PROBLEM TO WORK ON: Repeat every record exactly as given.

*** Opening of LISTED ENTRIES ***

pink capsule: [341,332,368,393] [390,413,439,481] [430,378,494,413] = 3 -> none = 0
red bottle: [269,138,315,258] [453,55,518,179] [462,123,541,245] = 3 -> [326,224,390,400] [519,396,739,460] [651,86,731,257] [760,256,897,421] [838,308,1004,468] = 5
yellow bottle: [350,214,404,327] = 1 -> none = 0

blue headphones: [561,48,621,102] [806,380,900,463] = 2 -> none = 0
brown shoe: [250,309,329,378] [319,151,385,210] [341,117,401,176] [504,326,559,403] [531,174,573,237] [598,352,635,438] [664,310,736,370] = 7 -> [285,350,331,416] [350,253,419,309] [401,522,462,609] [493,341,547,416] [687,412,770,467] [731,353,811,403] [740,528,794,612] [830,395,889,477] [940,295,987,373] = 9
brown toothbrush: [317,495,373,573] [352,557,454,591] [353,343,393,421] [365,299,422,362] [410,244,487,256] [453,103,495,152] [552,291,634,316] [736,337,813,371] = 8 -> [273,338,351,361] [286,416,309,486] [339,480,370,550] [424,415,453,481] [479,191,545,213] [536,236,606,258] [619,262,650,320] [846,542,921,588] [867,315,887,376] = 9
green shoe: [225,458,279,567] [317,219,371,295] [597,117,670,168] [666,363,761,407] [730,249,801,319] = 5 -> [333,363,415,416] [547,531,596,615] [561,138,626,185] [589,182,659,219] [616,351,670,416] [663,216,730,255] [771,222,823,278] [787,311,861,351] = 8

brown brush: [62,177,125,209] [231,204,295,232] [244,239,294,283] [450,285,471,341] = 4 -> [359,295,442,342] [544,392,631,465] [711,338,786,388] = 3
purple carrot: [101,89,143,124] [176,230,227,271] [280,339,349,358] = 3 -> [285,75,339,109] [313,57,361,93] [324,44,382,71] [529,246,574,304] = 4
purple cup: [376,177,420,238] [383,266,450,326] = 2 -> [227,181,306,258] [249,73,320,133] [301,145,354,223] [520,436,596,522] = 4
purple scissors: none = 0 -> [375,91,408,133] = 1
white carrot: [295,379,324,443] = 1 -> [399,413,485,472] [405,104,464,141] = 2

*** Close of LISTED ENTRIES ***

ANSWER SECTION:
pink capsule: [341,332,368,393] [390,413,439,481] [430,378,494,413] = 3 -> none = 0
red bottle: [269,138,315,258] [453,55,518,179] [462,123,541,245] = 3 -> [326,224,390,400] [519,396,739,460] [651,86,731,257] [760,256,897,421] [838,308,1004,468] = 5
yellow bottle: [350,214,404,327] = 1 -> none = 0

blue headphones: [561,48,621,102] [806,380,900,463] = 2 -> none = 0
brown shoe: [250,309,329,378] [319,151,385,210] [341,117,401,176] [504,326,559,403] [531,174,573,237] [598,352,635,438] [664,310,736,370] = 7 -> [285,350,331,416] [350,253,419,309] [401,522,462,609] [493,341,547,416] [687,412,770,467] [731,353,811,403] [740,528,794,612] [830,395,889,477] [940,295,987,373] = 9
brown toothbrush: [317,495,373,573] [352,557,454,591] [353,343,393,421] [365,299,422,362] [410,244,487,256] [453,103,495,152] [552,291,634,316] [736,337,813,371] = 8 -> [273,338,351,361] [286,416,309,486] [339,480,370,550] [424,415,453,481] [479,191,545,213] [536,236,606,258] [619,262,650,320] [846,542,921,588] [867,315,887,376] = 9
green shoe: [225,458,279,567] [317,219,371,295] [597,117,670,168] [666,363,761,407] [730,249,801,319] = 5 -> [333,363,415,416] [547,531,596,615] [561,138,626,185] [589,182,659,219] [616,351,670,416] [663,216,730,255] [771,222,823,278] [787,311,861,351] = 8

brown brush: [62,177,125,209] [231,204,295,232] [244,239,294,283] [450,285,471,341] = 4 -> [359,295,442,342] [544,392,631,465] [711,338,786,388] = 3
purple carrot: [101,89,143,124] [176,230,227,271] [280,339,349,358] = 3 -> [285,75,339,109] [313,57,361,93] [324,44,382,71] [529,246,574,304] = 4
purple cup: [376,177,420,238] [383,266,450,326] = 2 -> [227,181,306,258] [249,73,320,133] [301,145,354,223] [520,436,596,522] = 4
purple scissors: none = 0 -> [375,91,408,133] = 1
white carrot: [295,379,324,443] = 1 -> [399,413,485,472] [405,104,464,141] = 2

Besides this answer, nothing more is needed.